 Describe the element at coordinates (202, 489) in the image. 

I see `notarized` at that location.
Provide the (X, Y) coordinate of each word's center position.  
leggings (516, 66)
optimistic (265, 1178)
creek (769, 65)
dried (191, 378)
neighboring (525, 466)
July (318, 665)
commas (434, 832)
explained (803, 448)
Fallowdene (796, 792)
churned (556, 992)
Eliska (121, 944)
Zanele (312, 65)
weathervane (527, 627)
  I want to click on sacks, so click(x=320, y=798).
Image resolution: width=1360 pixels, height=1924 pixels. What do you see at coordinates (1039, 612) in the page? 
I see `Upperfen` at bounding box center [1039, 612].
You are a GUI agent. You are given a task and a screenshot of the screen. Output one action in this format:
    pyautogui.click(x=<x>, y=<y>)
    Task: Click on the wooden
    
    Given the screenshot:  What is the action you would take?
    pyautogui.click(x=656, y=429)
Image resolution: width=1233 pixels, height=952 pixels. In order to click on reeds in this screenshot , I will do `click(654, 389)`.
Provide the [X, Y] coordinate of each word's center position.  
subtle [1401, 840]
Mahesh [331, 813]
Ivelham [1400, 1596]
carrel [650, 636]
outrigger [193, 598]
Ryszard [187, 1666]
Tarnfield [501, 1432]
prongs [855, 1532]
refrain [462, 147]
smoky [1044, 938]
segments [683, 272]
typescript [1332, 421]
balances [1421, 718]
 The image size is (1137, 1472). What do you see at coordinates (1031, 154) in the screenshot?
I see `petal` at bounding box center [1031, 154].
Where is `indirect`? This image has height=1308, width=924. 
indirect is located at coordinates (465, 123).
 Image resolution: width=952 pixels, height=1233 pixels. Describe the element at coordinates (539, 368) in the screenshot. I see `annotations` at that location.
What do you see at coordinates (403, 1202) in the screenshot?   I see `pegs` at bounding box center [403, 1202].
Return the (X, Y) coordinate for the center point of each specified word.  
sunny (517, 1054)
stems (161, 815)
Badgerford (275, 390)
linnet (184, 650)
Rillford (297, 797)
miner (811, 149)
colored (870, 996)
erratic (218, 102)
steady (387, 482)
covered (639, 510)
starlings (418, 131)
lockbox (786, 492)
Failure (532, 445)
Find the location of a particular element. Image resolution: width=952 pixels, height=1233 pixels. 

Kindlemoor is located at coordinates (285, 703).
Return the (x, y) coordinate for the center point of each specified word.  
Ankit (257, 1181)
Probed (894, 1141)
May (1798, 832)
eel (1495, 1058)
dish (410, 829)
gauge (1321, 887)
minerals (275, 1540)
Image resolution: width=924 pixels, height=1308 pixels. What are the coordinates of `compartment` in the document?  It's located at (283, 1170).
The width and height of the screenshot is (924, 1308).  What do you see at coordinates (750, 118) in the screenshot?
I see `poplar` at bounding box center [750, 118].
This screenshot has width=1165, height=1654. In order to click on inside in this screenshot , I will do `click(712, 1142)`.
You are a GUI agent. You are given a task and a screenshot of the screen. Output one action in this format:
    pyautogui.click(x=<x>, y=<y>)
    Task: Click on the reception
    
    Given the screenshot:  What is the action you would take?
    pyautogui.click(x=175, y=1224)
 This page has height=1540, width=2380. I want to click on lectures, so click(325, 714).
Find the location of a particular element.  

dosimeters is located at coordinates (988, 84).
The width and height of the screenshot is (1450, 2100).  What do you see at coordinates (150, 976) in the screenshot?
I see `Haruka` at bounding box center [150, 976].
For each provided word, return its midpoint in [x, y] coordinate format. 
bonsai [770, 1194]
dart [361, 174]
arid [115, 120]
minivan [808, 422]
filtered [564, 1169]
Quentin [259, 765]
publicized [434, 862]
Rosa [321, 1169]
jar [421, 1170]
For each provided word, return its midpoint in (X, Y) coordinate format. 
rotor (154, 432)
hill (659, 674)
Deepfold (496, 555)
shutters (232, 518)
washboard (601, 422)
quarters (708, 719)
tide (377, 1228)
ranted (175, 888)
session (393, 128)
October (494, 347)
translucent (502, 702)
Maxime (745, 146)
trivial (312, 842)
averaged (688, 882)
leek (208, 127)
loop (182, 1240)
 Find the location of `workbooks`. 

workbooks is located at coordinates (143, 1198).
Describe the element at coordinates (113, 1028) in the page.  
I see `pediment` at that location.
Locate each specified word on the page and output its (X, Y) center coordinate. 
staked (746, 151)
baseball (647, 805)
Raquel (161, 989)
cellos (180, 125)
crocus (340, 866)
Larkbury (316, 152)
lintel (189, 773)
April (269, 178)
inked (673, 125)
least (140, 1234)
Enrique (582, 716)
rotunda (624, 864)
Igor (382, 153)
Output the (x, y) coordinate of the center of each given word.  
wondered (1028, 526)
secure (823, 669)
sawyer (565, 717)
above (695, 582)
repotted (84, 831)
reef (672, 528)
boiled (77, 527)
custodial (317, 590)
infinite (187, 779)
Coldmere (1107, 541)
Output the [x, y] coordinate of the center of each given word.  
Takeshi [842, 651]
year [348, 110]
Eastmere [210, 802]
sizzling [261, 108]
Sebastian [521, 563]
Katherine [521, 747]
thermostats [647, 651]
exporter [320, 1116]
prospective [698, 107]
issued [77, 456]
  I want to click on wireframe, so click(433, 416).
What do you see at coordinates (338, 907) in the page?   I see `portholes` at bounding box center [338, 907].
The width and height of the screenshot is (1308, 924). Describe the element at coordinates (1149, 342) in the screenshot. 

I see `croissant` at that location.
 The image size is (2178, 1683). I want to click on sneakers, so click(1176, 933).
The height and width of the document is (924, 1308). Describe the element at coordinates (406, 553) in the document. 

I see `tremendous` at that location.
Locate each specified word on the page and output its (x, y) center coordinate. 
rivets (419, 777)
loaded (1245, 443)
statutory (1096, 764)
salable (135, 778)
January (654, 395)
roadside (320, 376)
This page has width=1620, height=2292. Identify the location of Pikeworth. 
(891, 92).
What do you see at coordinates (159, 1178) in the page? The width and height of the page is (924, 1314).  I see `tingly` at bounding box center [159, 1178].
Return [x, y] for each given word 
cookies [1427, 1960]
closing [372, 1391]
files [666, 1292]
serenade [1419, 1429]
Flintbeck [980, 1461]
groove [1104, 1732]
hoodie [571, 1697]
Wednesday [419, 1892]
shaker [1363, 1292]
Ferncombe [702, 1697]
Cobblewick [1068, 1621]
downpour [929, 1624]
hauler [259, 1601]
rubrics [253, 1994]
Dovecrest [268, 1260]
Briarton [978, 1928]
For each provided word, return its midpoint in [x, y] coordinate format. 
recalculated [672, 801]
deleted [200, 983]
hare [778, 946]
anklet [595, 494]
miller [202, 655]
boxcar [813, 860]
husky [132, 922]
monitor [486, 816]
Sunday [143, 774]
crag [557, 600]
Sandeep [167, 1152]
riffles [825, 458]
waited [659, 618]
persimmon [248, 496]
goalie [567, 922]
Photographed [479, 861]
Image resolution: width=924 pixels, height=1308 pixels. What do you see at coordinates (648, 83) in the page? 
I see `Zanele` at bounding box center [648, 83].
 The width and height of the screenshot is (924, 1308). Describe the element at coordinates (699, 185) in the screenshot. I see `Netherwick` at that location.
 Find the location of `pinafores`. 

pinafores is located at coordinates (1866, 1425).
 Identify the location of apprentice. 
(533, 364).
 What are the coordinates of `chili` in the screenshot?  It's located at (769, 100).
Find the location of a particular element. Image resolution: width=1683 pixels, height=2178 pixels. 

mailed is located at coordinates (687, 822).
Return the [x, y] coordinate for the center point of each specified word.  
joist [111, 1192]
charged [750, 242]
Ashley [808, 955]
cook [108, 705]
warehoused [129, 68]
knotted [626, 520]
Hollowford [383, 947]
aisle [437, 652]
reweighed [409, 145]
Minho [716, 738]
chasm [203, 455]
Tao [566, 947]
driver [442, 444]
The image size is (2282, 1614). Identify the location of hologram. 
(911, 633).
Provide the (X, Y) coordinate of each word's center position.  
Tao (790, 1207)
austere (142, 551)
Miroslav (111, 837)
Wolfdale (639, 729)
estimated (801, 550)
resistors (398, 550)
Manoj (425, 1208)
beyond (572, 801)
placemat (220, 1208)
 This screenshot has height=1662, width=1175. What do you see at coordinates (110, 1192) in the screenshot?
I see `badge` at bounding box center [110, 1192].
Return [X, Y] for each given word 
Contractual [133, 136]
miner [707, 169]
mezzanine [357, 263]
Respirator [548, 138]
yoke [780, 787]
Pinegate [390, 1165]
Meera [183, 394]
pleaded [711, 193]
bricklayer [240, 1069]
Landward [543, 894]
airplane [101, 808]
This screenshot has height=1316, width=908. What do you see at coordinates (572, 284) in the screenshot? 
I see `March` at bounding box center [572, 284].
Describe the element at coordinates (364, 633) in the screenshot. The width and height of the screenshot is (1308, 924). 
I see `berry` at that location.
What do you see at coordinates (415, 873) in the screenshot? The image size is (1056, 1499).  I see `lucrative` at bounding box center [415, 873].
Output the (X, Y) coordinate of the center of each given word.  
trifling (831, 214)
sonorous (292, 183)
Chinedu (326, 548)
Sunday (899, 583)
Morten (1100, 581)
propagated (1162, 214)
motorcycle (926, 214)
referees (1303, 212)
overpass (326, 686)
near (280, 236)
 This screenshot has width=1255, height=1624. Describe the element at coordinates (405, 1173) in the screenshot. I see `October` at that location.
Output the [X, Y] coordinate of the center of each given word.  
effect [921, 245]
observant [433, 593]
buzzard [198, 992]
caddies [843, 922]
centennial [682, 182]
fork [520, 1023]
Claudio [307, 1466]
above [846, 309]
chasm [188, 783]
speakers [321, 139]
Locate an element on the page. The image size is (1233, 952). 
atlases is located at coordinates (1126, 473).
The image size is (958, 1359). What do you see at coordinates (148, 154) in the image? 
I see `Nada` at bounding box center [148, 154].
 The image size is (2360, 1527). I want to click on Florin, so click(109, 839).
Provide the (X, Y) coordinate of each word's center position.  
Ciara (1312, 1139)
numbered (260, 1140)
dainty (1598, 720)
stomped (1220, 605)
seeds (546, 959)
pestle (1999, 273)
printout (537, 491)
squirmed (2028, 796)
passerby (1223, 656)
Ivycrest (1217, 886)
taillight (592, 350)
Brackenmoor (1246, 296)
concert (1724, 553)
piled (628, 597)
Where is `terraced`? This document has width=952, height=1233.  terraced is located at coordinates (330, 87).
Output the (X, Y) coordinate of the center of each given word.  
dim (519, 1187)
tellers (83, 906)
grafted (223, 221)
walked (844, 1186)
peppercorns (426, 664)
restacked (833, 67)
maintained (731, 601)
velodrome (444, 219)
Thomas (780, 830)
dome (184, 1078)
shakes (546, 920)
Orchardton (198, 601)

What the exercise asks:
Reproduce the listing starting with the line containing "session (393, 128)" and going on through the line containing "Raquel (161, 989)", with "trivial" replaced by "minor" and everything else left the same.

Problem solution:
session (393, 128)
October (494, 347)
translucent (502, 702)
Maxime (745, 146)
minor (312, 842)
averaged (688, 882)
leek (208, 127)
loop (182, 1240)
 Find the location of `workbooks`. 

workbooks is located at coordinates (143, 1198).
Describe the element at coordinates (113, 1028) in the page.  
I see `pediment` at that location.
Locate each specified word on the page and output its (X, Y) center coordinate. 
staked (746, 151)
baseball (647, 805)
Raquel (161, 989)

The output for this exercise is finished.